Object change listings
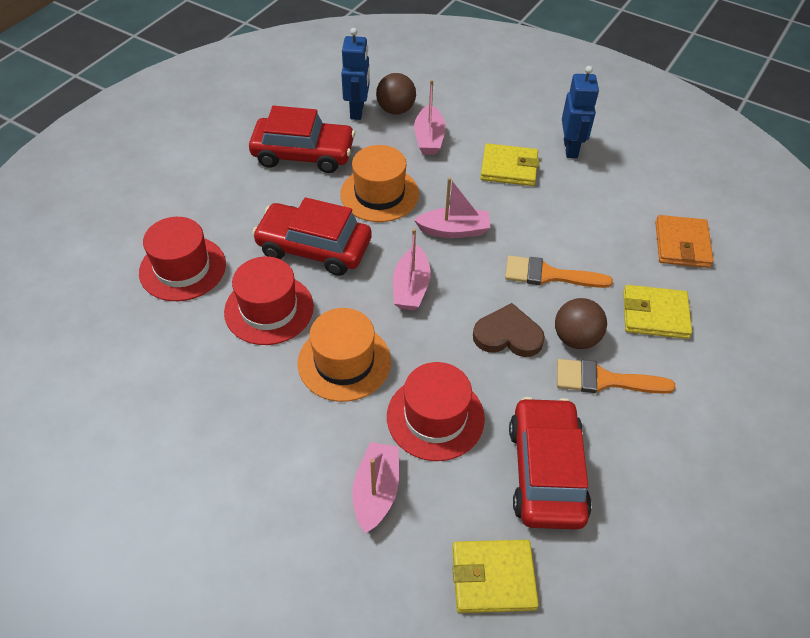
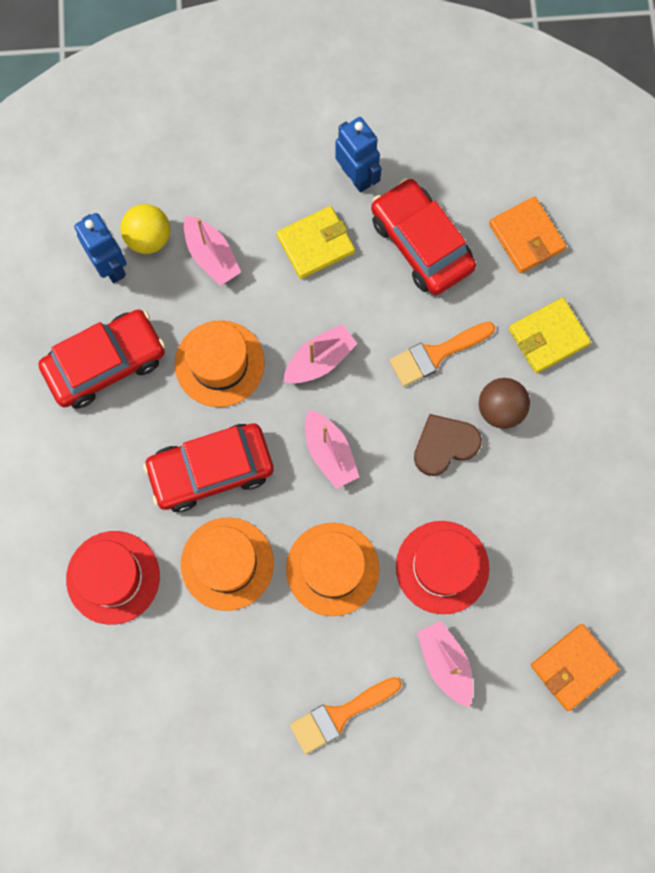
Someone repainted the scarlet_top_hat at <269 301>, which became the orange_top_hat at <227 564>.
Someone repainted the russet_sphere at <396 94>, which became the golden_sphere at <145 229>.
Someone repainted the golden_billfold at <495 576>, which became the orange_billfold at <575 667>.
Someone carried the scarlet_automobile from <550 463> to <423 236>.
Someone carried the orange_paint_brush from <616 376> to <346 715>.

**Action item:** What you give back must match the lines from the start of the records through the line that contains "Someone repainted the russet_sphere", exactly, with the pictures left out.

**Result of this exercise:**
Someone repainted the scarlet_top_hat at <269 301>, which became the orange_top_hat at <227 564>.
Someone repainted the russet_sphere at <396 94>, which became the golden_sphere at <145 229>.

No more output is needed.